▶ Source records
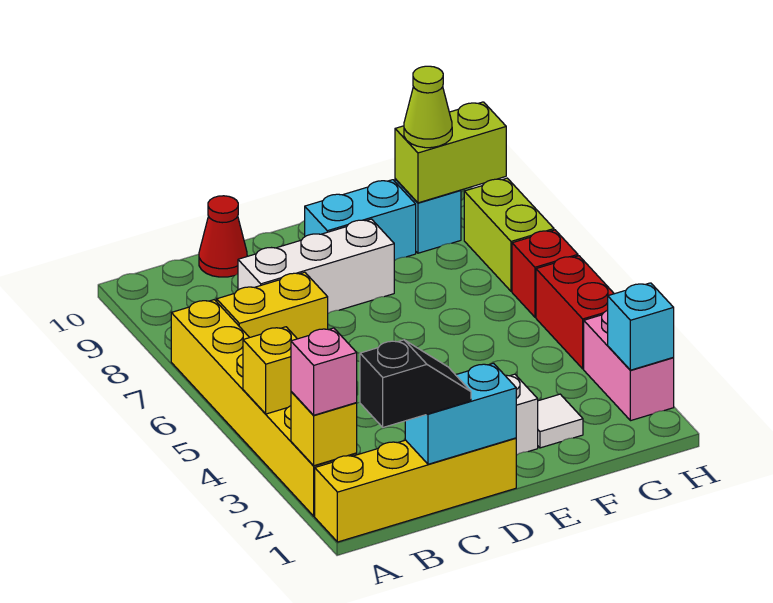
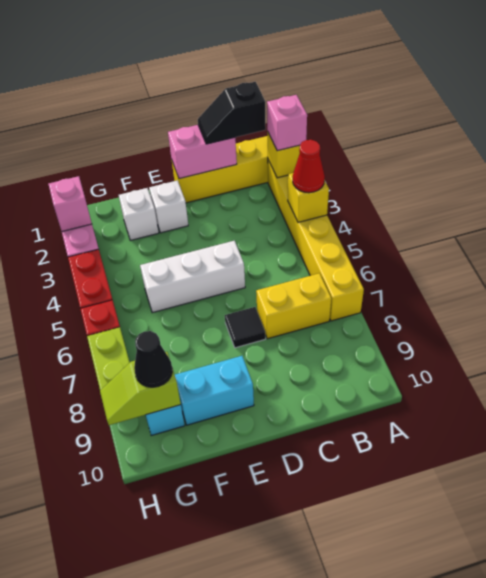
cyan brick C1:D1 level 2 -> pink brick C1:D1 level 2
white brick C8:E8 level 1 -> white brick D5:F5 level 1
red cone C10 level 1 -> red cone A4 level 3
none -> black tile D7 level 1
white tile F2 level 1 -> white brick F2 level 1
lime brick G9:H9 level 2 -> lime slope G9:H9 level 2 top G
lime cone G9 level 3 -> black cone G9 level 3
cyan brick H2 level 2 -> pink brick H2 level 2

▶ Work order
Be exact. Write out all the entries and omit the pictures.

▶ Solution to this problem
cyan brick C1:D1 level 2 -> pink brick C1:D1 level 2
white brick C8:E8 level 1 -> white brick D5:F5 level 1
red cone C10 level 1 -> red cone A4 level 3
none -> black tile D7 level 1
white tile F2 level 1 -> white brick F2 level 1
lime brick G9:H9 level 2 -> lime slope G9:H9 level 2 top G
lime cone G9 level 3 -> black cone G9 level 3
cyan brick H2 level 2 -> pink brick H2 level 2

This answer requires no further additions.